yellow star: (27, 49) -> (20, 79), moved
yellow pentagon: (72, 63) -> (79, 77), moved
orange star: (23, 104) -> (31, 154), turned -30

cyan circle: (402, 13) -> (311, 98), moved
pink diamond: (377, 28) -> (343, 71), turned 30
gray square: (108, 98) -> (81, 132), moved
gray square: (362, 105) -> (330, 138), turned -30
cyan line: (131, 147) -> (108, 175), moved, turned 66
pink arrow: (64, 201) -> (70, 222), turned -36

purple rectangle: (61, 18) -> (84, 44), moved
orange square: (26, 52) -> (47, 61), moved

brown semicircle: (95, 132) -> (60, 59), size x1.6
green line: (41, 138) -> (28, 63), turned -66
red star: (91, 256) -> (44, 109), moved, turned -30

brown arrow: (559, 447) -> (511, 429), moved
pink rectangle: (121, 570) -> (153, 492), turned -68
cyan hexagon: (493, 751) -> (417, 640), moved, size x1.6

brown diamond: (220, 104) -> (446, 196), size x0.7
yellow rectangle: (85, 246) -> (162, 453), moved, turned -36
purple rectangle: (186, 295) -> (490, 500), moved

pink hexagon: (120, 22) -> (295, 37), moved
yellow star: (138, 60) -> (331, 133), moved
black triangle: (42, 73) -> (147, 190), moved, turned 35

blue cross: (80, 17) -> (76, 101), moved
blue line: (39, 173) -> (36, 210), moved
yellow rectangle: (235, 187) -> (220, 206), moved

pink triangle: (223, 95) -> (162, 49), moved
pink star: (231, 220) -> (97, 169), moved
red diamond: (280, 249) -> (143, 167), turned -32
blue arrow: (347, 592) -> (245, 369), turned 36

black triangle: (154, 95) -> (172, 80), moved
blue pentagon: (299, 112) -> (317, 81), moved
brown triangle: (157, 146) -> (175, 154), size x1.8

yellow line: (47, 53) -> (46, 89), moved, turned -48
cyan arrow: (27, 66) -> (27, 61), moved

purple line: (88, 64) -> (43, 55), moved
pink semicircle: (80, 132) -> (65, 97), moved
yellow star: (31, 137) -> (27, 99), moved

◇ ◇ ◇ ◇ ◇

• EXERCISE:
Report the lines above that have the word "yellow" in them.

• RESPONSE AREA:
yellow star: (27, 49) -> (20, 79), moved
yellow pentagon: (72, 63) -> (79, 77), moved
yellow rectangle: (85, 246) -> (162, 453), moved, turned -36
yellow star: (138, 60) -> (331, 133), moved
yellow rectangle: (235, 187) -> (220, 206), moved
yellow line: (47, 53) -> (46, 89), moved, turned -48
yellow star: (31, 137) -> (27, 99), moved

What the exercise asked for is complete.